## The problem
Exclude the pictures and set down, unaltered, the lines from the one that holds "grey pawn: 0 -> 1" through the end of the data.

## Supplied material
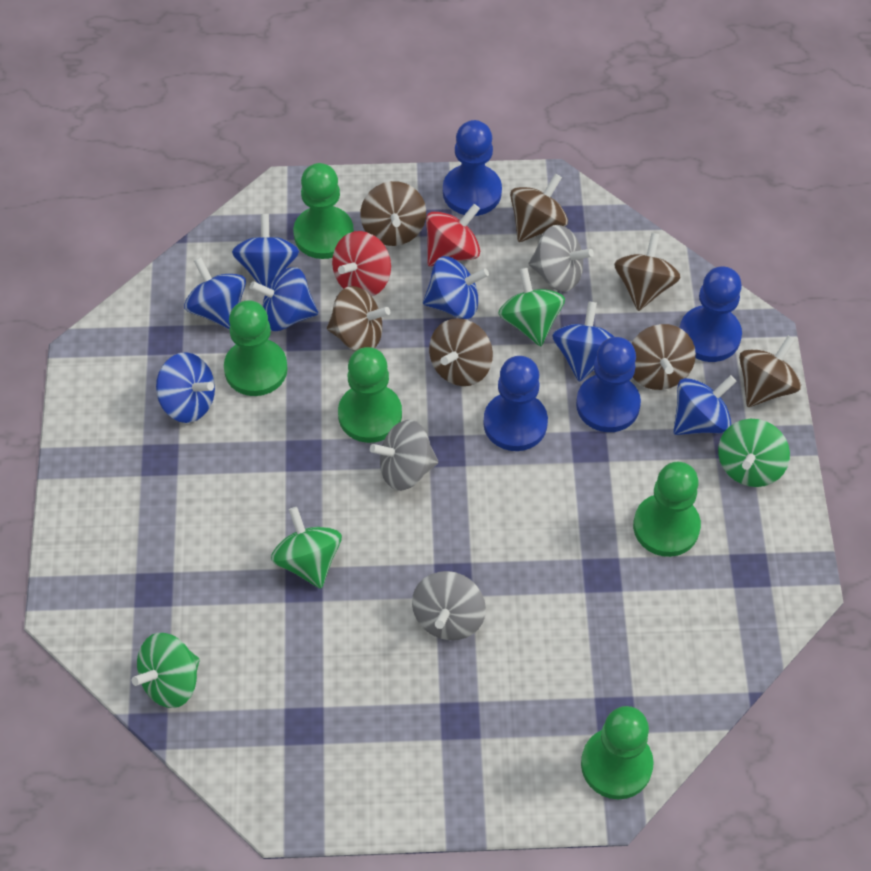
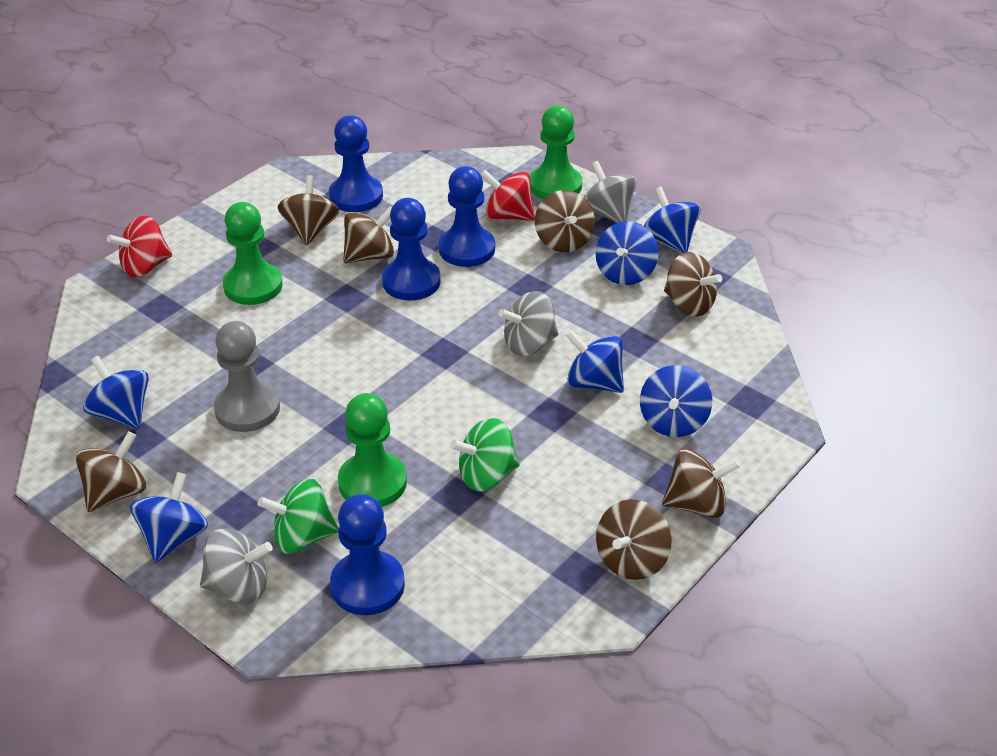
blue spinning top: 7 -> 6
green pawn: 5 -> 3
green spinning top: 4 -> 2
grey pawn: 0 -> 1

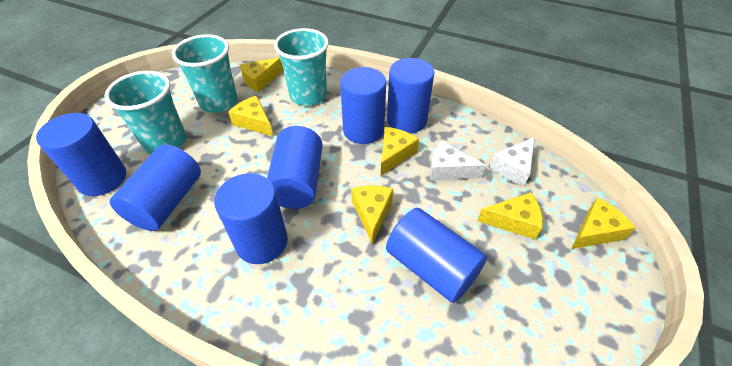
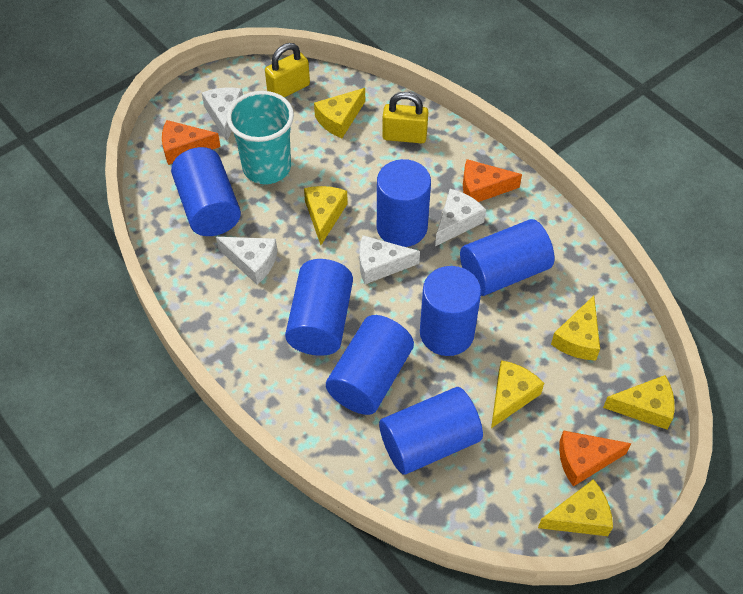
orange cheese: 0 -> 3
turquoise cup: 3 -> 1
white cheese: 2 -> 4
yellow padlock: 0 -> 2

## Exercise solution
grey pawn: 0 -> 1

orange cheese: 0 -> 3
turquoise cup: 3 -> 1
white cheese: 2 -> 4
yellow padlock: 0 -> 2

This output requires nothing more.